--- SUPPLIED RECORDS Enclosed Below ---
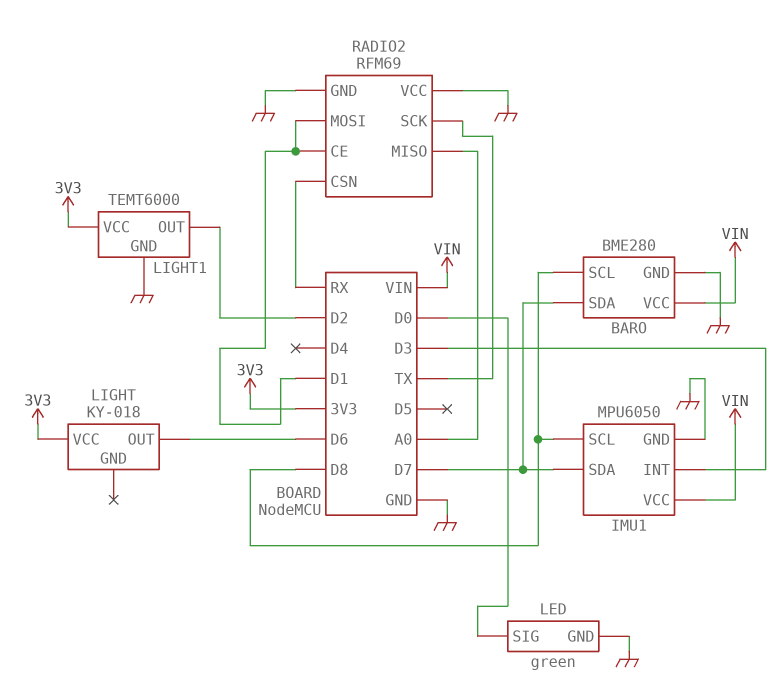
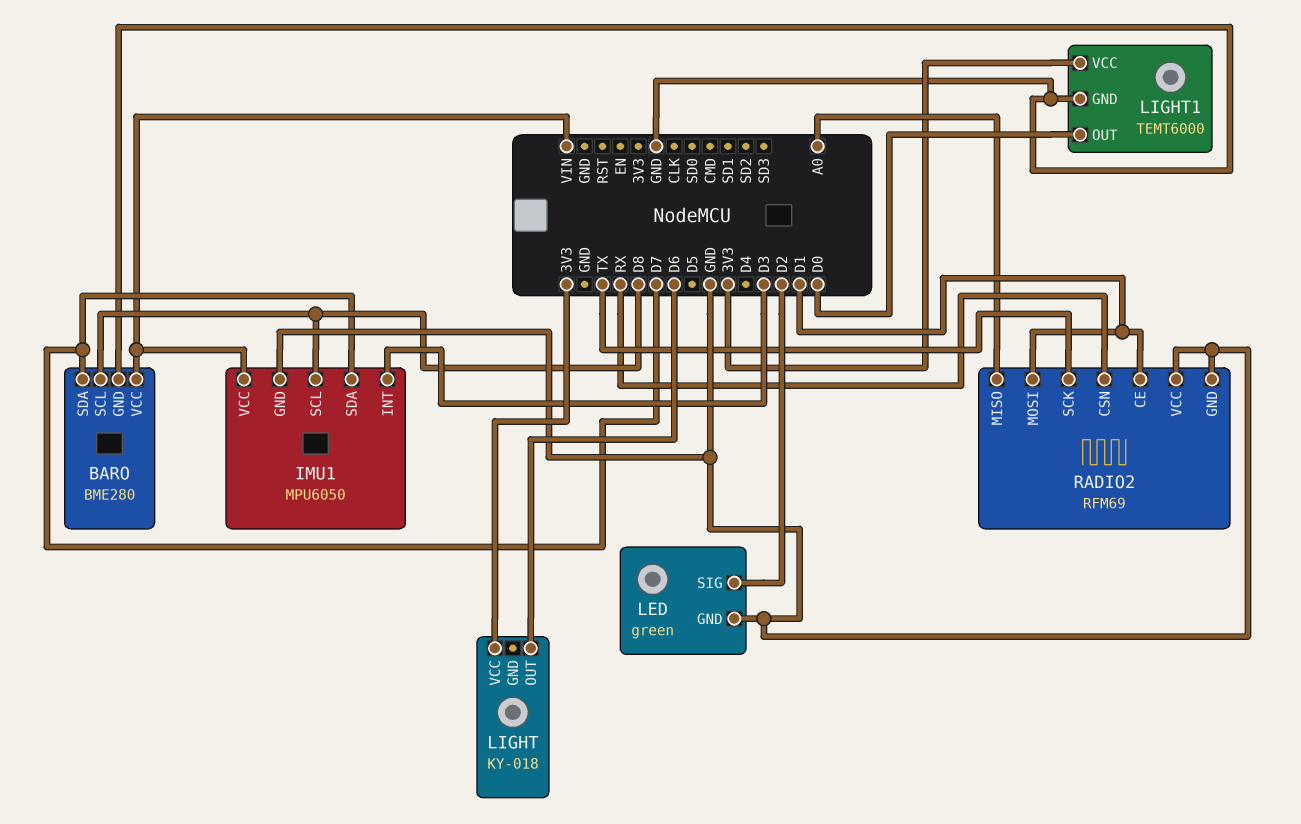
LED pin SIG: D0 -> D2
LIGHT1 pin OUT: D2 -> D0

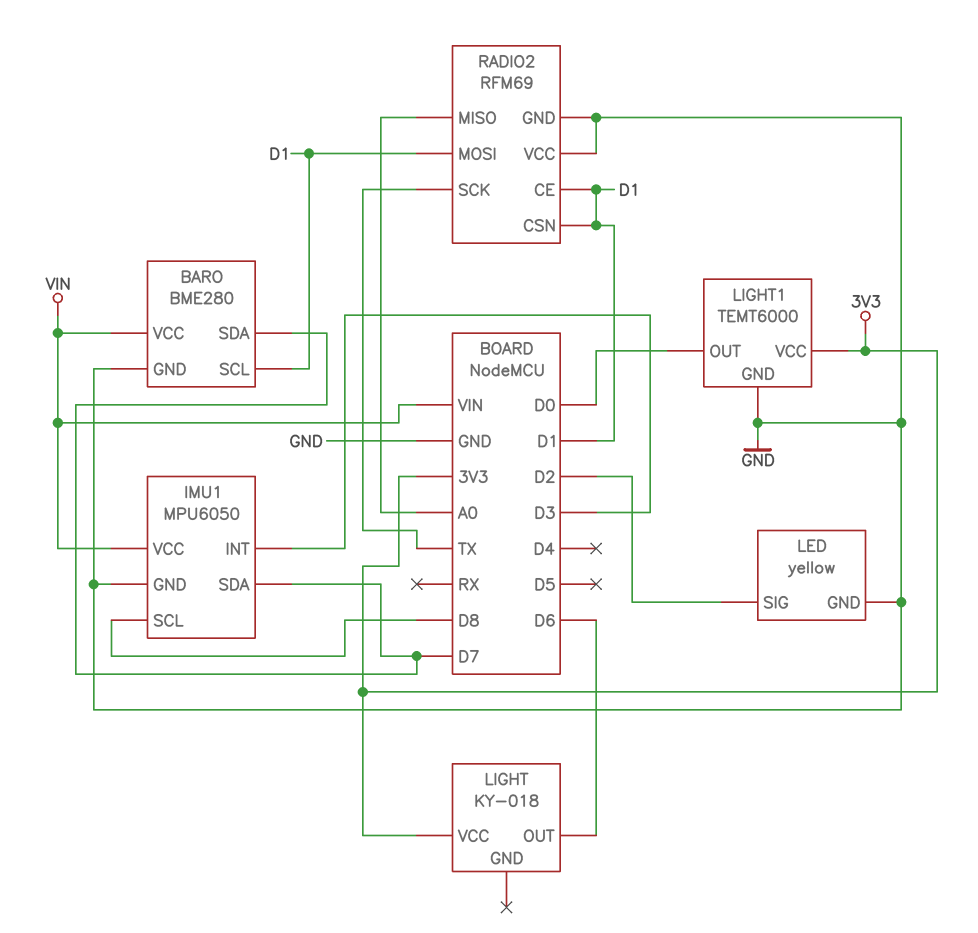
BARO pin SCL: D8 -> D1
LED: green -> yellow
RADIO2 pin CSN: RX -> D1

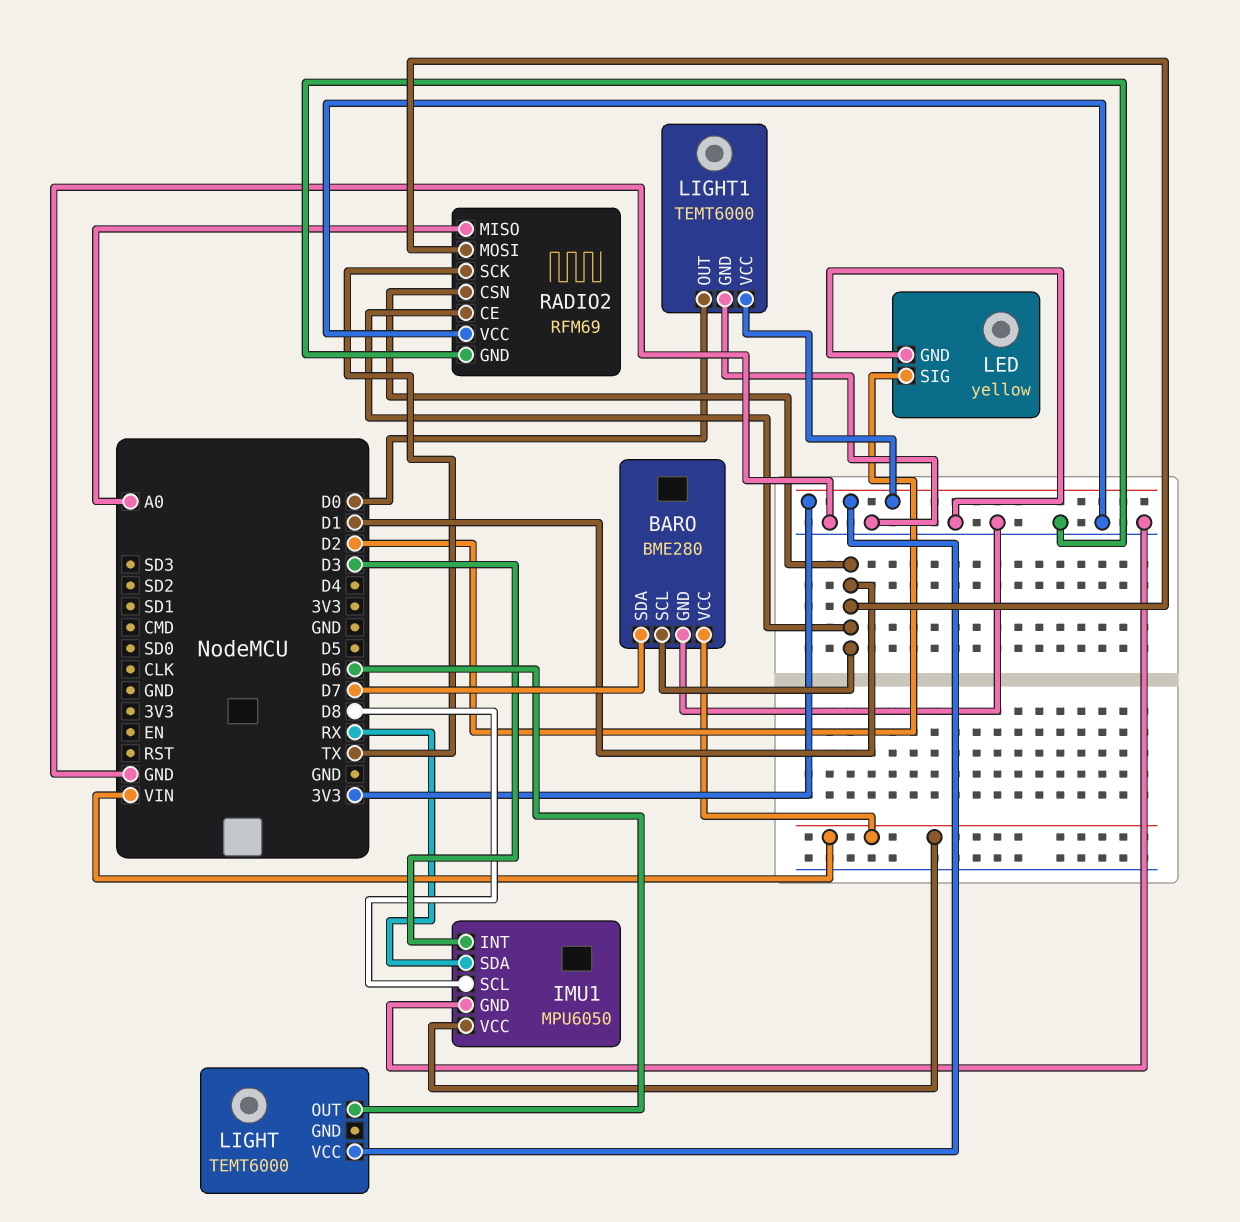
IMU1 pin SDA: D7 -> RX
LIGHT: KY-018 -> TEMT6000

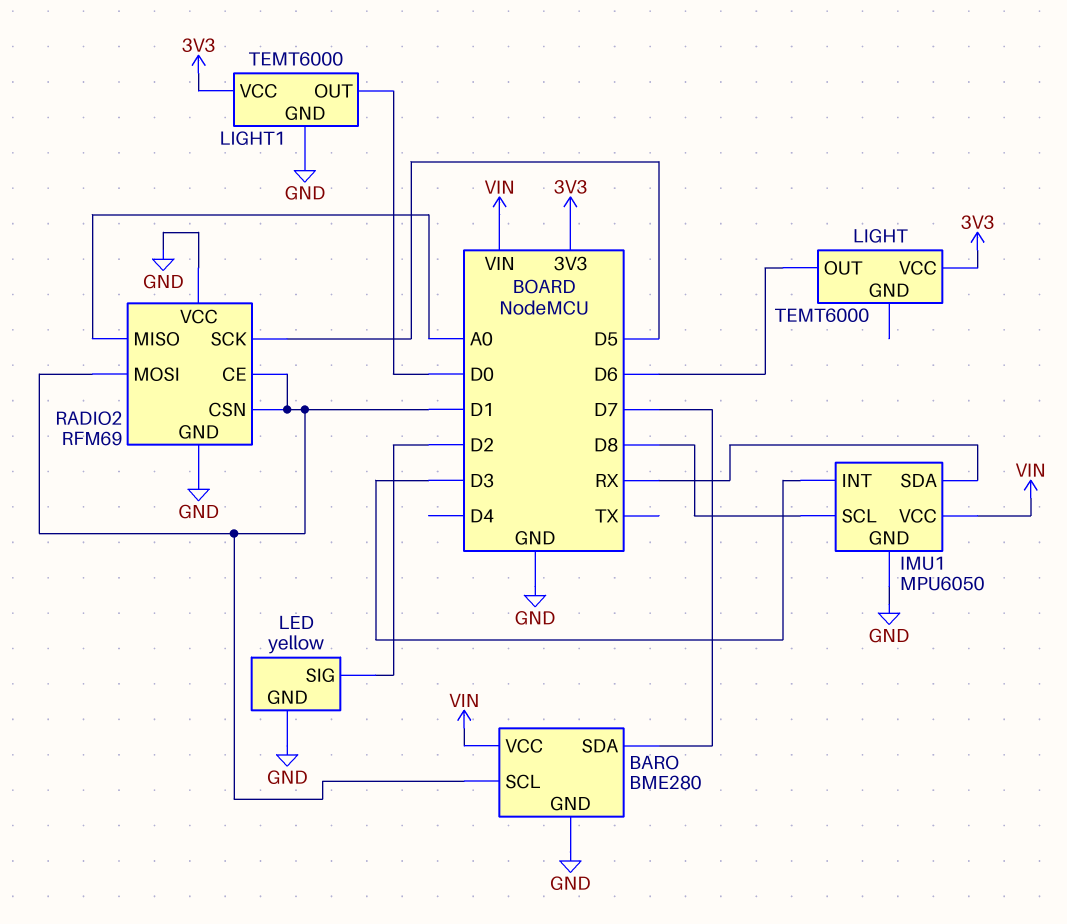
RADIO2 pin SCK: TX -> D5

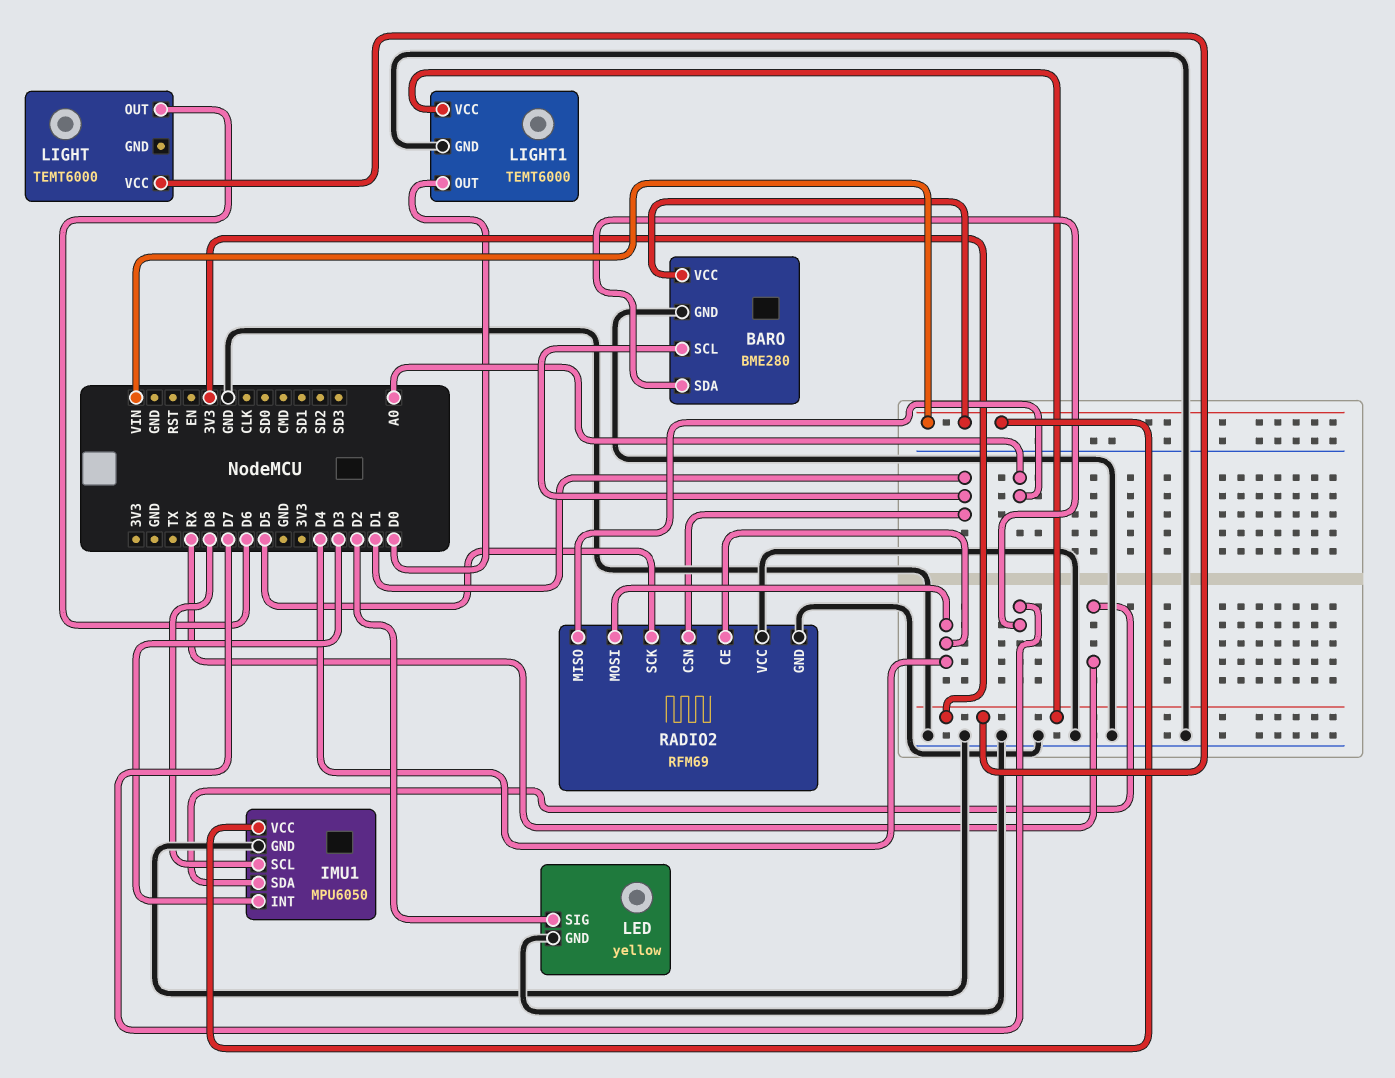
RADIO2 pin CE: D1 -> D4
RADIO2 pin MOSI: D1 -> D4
--- End of Enclosed SUPPLIED RECORDS ---
WORK INSTRUCTIONS: Working from the line with "BARO pin SCL: D8 -> D1" down through the last line of the records, give every line again exactly, but no pictures.

FINAL ANSWER:
BARO pin SCL: D8 -> D1
LED: green -> yellow
RADIO2 pin CSN: RX -> D1

IMU1 pin SDA: D7 -> RX
LIGHT: KY-018 -> TEMT6000

RADIO2 pin SCK: TX -> D5

RADIO2 pin CE: D1 -> D4
RADIO2 pin MOSI: D1 -> D4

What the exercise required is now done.